## Aim of the task
Write out every line below that includes the word "flashlight".

## The records

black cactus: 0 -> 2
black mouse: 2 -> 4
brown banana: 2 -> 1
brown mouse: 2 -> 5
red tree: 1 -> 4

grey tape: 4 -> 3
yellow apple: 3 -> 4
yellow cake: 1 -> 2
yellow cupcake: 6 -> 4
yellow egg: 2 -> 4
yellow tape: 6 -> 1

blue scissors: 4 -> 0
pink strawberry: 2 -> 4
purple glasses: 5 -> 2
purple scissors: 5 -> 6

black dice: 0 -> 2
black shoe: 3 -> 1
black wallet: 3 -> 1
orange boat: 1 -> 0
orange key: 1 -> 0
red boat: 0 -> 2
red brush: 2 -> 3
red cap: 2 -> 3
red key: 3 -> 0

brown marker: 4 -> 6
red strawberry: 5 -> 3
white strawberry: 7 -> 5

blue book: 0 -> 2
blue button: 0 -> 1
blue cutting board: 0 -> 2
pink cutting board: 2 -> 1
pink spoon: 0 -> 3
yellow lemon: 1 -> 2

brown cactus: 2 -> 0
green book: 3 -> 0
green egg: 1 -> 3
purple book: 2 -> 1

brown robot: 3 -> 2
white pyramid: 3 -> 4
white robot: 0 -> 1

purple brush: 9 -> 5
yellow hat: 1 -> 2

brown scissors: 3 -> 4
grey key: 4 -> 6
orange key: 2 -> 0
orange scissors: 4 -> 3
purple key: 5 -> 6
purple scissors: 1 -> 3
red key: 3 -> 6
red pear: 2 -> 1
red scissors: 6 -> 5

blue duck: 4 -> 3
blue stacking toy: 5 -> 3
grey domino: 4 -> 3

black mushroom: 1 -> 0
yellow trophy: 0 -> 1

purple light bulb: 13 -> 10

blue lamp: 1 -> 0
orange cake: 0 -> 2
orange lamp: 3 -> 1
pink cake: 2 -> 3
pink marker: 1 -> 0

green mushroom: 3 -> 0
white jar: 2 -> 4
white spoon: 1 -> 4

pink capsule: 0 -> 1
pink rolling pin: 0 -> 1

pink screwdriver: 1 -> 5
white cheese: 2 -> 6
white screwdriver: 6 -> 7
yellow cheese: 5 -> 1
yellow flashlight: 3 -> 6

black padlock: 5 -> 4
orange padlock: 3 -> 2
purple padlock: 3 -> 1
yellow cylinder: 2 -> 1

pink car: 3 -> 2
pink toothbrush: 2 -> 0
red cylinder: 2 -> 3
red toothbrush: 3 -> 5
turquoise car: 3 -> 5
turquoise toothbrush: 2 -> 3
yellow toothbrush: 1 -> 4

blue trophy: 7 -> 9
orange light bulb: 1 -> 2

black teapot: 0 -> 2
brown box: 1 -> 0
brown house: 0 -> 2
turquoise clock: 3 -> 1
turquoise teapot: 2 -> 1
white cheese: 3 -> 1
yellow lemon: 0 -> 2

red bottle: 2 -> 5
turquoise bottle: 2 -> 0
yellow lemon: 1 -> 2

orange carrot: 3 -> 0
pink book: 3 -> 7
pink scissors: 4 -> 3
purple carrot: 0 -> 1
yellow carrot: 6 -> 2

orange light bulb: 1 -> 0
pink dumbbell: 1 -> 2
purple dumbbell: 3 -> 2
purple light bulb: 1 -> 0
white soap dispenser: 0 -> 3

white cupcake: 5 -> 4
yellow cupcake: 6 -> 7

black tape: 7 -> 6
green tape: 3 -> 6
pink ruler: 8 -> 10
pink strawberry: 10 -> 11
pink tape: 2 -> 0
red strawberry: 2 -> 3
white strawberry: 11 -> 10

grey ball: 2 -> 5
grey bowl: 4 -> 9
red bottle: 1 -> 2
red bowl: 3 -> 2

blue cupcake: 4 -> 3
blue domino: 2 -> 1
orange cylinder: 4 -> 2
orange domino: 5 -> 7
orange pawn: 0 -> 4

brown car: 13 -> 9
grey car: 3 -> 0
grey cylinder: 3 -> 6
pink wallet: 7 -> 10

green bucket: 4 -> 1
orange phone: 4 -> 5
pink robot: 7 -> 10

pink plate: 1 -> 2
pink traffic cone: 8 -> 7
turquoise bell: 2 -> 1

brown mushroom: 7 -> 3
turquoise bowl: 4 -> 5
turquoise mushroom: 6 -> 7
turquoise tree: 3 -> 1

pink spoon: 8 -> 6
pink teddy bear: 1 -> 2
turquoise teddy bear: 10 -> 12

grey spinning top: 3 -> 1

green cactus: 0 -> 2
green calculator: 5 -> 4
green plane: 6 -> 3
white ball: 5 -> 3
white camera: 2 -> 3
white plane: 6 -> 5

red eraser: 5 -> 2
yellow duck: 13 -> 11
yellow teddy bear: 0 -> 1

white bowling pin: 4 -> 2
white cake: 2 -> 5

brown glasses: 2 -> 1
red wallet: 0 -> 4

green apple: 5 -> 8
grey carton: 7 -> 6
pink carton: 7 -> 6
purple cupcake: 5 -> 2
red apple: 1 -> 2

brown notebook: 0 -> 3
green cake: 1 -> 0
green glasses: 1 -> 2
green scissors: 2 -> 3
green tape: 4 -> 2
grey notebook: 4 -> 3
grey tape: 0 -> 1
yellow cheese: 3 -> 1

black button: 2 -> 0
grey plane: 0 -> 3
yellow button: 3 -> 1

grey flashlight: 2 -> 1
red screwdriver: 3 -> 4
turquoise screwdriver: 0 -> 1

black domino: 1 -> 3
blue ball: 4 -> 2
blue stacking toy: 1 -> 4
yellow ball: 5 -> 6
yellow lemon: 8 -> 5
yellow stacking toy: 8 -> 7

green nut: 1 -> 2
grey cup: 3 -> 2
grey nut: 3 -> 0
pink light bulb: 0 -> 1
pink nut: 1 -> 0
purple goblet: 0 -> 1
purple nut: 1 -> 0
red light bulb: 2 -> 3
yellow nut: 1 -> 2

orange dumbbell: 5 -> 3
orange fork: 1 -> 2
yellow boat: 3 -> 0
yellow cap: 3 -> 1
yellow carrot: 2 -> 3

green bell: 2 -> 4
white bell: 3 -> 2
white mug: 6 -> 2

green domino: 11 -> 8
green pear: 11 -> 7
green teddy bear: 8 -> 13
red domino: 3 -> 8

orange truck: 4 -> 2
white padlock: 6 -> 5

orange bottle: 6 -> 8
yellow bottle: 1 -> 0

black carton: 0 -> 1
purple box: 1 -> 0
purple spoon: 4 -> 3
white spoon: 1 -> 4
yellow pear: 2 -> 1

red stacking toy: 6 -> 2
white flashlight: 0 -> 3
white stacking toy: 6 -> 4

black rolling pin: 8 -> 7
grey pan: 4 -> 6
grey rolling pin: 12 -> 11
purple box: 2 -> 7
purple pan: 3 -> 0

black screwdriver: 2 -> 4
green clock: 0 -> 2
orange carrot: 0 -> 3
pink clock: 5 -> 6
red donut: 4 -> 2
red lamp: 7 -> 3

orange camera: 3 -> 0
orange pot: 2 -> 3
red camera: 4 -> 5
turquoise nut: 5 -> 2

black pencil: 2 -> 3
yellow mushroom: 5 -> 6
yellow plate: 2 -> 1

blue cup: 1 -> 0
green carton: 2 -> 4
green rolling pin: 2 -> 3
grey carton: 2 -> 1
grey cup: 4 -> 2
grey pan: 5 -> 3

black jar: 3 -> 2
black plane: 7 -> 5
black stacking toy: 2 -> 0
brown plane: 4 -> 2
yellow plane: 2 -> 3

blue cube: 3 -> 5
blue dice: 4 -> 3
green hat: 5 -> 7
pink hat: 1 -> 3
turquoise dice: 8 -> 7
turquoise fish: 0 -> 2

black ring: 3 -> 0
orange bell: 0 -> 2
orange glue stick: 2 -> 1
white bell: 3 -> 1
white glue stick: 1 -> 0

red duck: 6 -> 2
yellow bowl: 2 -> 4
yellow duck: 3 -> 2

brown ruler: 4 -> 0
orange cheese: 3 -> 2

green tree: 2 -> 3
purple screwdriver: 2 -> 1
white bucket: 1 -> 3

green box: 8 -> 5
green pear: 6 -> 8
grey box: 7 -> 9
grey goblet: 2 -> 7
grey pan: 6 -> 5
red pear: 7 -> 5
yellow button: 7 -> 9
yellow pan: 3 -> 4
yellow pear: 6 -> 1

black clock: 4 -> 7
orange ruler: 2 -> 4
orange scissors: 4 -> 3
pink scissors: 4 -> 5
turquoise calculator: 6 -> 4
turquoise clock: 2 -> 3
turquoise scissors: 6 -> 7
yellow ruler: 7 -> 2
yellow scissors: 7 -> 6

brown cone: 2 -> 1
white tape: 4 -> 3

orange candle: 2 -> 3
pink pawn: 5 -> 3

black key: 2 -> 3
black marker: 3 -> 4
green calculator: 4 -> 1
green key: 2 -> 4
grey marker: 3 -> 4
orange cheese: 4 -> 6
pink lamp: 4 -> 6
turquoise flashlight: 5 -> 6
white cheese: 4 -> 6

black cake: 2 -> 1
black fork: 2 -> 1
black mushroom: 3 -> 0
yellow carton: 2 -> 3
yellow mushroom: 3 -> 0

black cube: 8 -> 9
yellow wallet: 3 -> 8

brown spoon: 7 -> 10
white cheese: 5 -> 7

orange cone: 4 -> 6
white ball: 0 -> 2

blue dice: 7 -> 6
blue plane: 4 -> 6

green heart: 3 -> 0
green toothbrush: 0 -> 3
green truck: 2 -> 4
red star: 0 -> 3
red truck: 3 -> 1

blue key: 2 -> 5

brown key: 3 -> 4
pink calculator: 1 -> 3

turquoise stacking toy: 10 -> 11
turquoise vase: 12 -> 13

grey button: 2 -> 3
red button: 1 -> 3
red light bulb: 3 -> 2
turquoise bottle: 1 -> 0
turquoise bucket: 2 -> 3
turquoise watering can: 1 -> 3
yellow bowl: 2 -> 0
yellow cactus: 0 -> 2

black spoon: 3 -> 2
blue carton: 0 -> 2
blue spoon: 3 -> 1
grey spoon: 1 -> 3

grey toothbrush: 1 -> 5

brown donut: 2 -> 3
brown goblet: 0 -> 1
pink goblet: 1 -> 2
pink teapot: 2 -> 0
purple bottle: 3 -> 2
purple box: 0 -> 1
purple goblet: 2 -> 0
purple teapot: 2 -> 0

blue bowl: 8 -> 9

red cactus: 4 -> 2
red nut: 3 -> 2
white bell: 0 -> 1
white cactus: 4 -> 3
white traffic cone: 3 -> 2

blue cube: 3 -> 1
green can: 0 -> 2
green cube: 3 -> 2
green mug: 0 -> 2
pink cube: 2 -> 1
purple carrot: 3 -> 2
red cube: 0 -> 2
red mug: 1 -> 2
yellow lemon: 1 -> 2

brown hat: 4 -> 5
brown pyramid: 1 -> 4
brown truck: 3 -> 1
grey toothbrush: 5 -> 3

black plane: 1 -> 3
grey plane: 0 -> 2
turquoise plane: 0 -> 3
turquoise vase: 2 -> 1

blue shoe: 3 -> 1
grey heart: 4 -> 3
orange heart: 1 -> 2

## Solution for this task
yellow flashlight: 3 -> 6
grey flashlight: 2 -> 1
white flashlight: 0 -> 3
turquoise flashlight: 5 -> 6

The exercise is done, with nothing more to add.